WHAT YOU ARE ASKED TO DO:
Copy each line below in which the word "rough" occurs.

RECORDS SHOWN:
****

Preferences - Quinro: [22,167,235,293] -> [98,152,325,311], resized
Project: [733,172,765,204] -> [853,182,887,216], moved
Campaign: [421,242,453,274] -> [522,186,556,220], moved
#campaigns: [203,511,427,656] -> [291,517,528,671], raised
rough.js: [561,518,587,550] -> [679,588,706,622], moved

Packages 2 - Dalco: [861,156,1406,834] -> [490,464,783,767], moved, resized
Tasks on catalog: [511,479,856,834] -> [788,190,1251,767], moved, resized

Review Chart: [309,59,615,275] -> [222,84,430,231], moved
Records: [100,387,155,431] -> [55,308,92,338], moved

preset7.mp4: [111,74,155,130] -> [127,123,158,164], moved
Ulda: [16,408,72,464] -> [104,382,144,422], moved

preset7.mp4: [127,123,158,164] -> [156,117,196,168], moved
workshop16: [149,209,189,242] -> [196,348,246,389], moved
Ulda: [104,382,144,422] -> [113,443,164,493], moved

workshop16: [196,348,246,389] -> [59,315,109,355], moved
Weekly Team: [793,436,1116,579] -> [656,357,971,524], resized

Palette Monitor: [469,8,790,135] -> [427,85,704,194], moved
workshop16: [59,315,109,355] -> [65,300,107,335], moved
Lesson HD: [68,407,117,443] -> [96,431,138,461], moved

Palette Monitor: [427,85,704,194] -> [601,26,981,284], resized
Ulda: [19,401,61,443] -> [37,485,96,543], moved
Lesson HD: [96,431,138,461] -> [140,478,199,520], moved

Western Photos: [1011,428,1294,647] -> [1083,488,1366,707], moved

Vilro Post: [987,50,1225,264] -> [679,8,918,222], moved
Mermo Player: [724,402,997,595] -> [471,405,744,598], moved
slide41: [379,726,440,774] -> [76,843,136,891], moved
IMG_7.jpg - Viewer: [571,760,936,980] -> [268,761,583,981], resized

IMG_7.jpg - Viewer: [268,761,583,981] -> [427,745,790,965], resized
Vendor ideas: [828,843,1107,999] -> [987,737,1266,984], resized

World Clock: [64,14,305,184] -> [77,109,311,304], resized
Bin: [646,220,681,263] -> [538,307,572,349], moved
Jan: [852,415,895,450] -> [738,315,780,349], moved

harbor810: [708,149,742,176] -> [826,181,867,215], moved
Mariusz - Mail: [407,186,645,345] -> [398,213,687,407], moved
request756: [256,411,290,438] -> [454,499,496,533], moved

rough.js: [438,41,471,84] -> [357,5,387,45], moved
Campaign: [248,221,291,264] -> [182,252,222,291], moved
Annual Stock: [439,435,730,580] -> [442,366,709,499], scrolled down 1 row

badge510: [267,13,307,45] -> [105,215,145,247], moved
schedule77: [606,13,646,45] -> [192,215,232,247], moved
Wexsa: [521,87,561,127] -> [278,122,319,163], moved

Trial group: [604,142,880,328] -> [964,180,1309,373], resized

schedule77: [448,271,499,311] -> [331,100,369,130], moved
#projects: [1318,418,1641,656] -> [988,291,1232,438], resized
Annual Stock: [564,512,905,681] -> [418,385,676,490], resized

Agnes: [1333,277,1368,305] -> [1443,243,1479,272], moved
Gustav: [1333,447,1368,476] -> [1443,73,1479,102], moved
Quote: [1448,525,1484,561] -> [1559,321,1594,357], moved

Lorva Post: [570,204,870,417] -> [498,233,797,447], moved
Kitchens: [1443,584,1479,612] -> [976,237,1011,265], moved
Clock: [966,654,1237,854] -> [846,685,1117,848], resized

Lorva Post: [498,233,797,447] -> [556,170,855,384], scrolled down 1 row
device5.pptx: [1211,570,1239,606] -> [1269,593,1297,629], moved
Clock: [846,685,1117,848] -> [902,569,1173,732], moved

****

RESULT BELOW:
rough.js: [561,518,587,550] -> [679,588,706,622], moved
rough.js: [438,41,471,84] -> [357,5,387,45], moved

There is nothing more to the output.